## WORK TASK
Could you give the data below again exactly, apart from the pictures?

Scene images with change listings
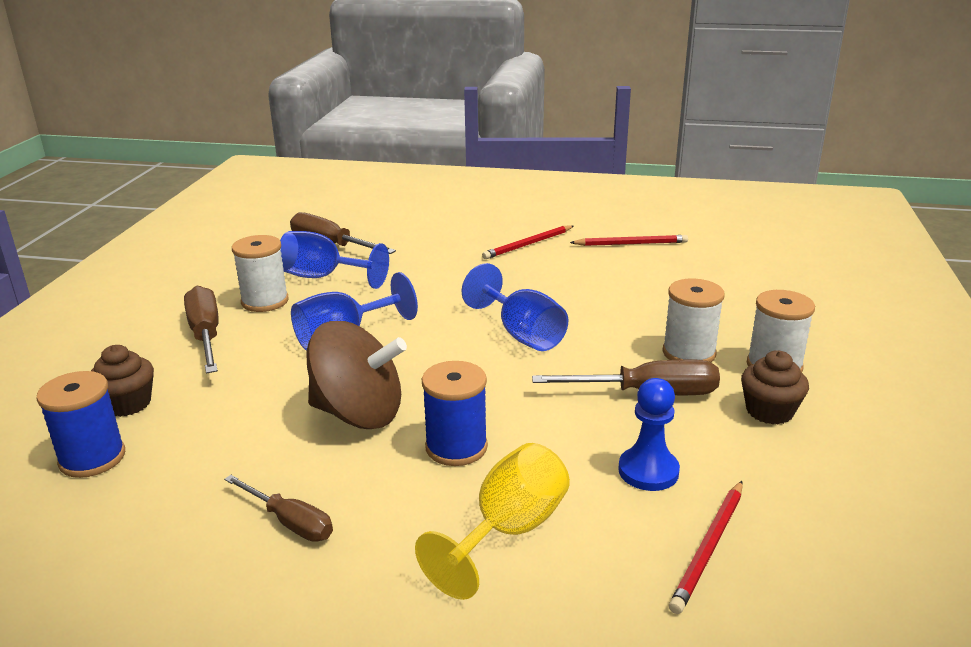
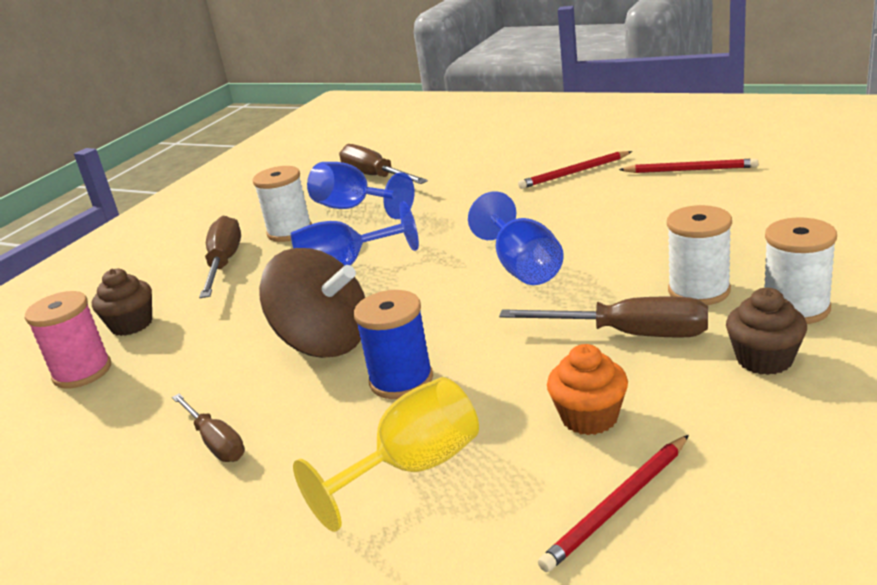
camera: 20 degrees right, 0 degrees up
(92, 458) = (82, 372): blue spool -> pink spool
(648, 471) = (589, 417): blue pawn -> orange cupcake

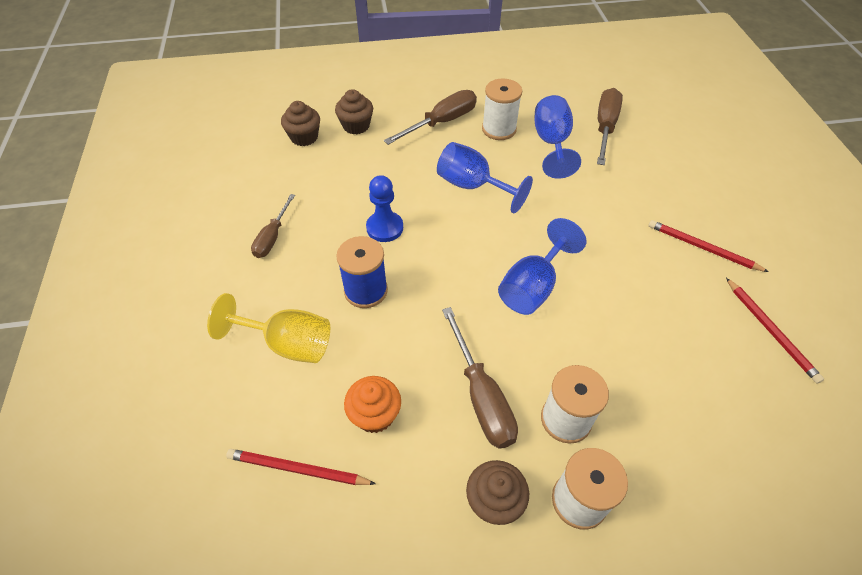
camera: 50 degrees right, 25 degrees up
(82, 372) = (304, 137): pink spool -> brown cupcake
(324, 342) = (384, 228): brown spinning top -> blue pawn

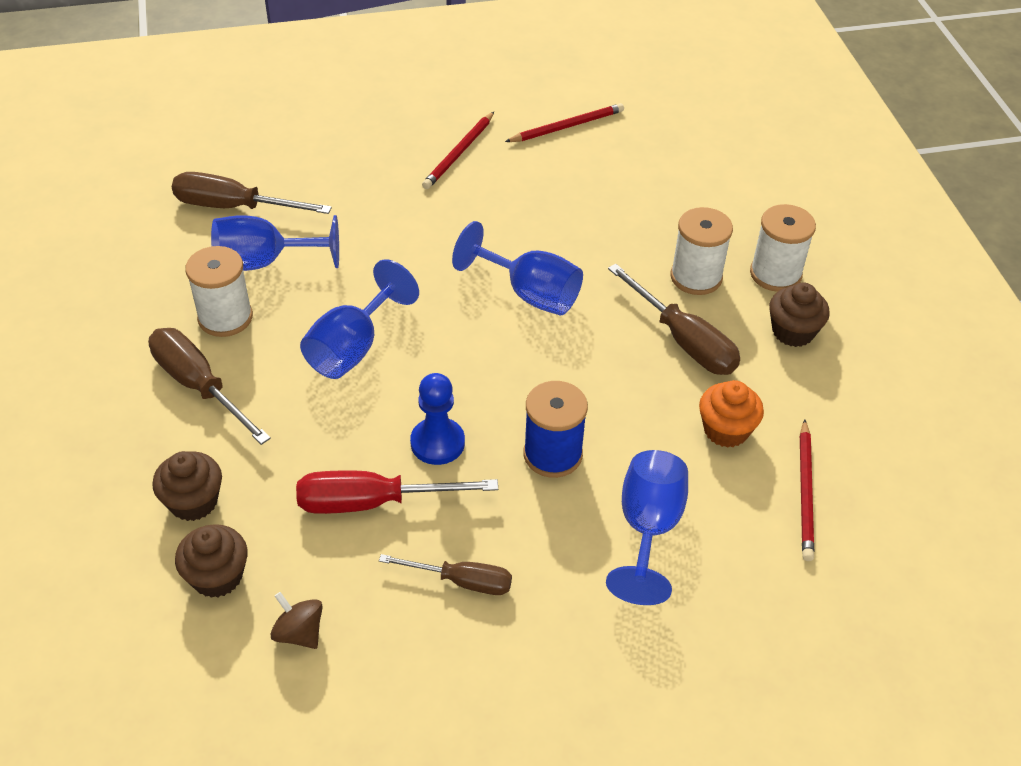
camera: 95 degrees left, 5 degrees down
(259, 168) = (299, 633): none -> brown spinning top
(288, 344) = (648, 529): yellow goblet -> blue goblet
(341, 197) = (373, 502): none -> red screwdriver
(481, 396) = (683, 340): brown screwdriver -> brown screwdriver turned 75 degrees clockwise

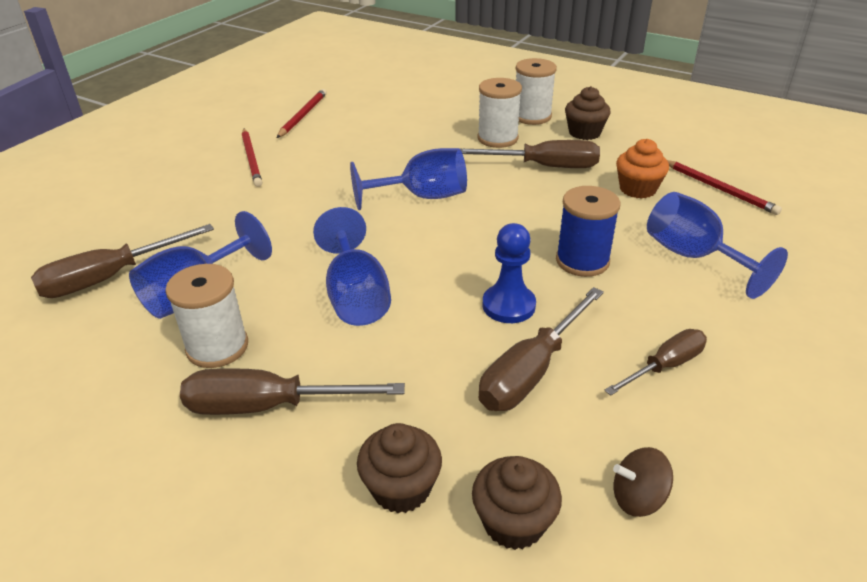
camera: 45 degrees left, 10 degrees down
(373, 502) = (532, 371): red screwdriver -> brown screwdriver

## SOLUTION BELOW
camera: 20 degrees right, 0 degrees up
(92, 458) = (82, 372): blue spool -> pink spool
(648, 471) = (589, 417): blue pawn -> orange cupcake

camera: 50 degrees right, 25 degrees up
(82, 372) = (304, 137): pink spool -> brown cupcake
(324, 342) = (384, 228): brown spinning top -> blue pawn

camera: 95 degrees left, 5 degrees down
(259, 168) = (299, 633): none -> brown spinning top
(288, 344) = (648, 529): yellow goblet -> blue goblet
(341, 197) = (373, 502): none -> red screwdriver
(481, 396) = (683, 340): brown screwdriver -> brown screwdriver turned 75 degrees clockwise

camera: 45 degrees left, 10 degrees down
(373, 502) = (532, 371): red screwdriver -> brown screwdriver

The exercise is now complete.